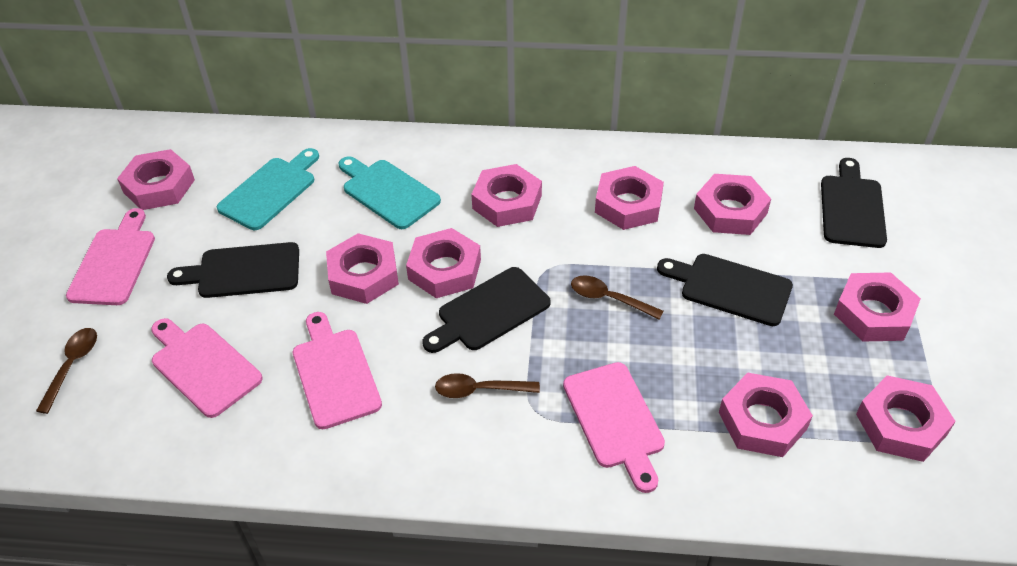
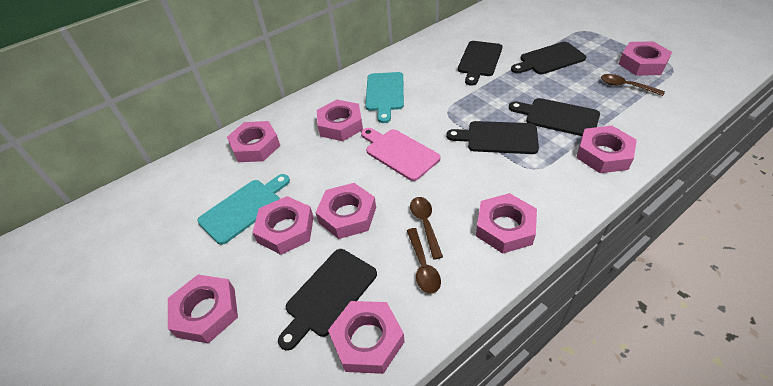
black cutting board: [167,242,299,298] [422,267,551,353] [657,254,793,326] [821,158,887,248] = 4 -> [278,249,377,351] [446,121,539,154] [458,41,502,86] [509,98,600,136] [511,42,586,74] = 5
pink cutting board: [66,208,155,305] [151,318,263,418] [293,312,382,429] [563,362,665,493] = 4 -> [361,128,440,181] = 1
..........
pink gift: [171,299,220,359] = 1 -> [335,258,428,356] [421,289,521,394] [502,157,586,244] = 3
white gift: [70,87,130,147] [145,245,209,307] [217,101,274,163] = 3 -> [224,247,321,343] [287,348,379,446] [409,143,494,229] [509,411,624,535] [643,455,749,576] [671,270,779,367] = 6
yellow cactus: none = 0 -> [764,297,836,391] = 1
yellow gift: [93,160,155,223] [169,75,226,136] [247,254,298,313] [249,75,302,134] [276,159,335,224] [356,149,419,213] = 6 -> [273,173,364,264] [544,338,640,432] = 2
..........
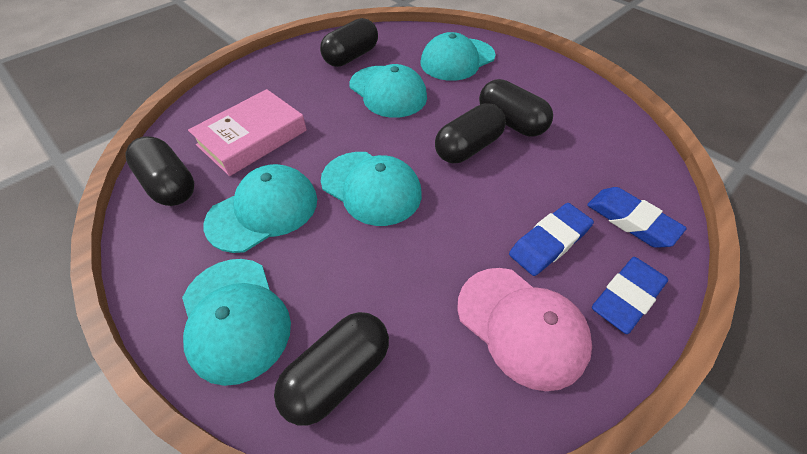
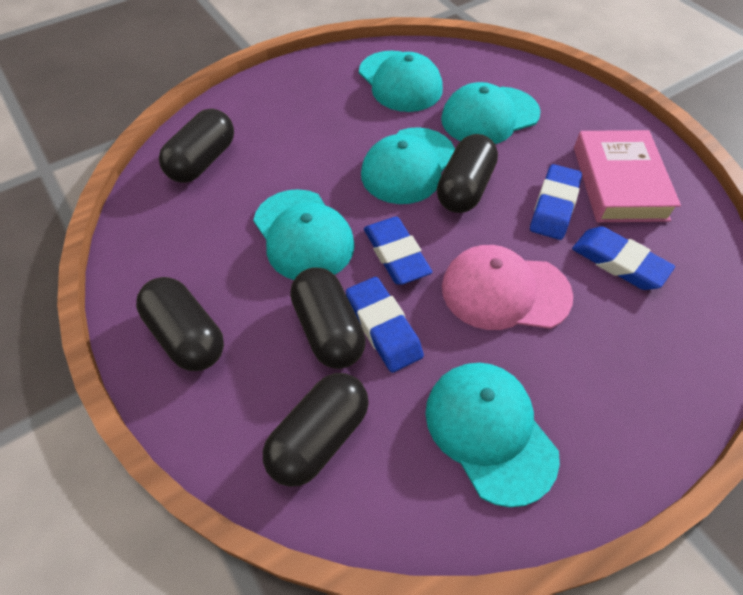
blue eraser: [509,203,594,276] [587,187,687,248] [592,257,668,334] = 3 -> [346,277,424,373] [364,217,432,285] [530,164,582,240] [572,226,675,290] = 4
..........
Work task → Across the data, tally the lines containing "pink" and give back the number alone.

Response area → 2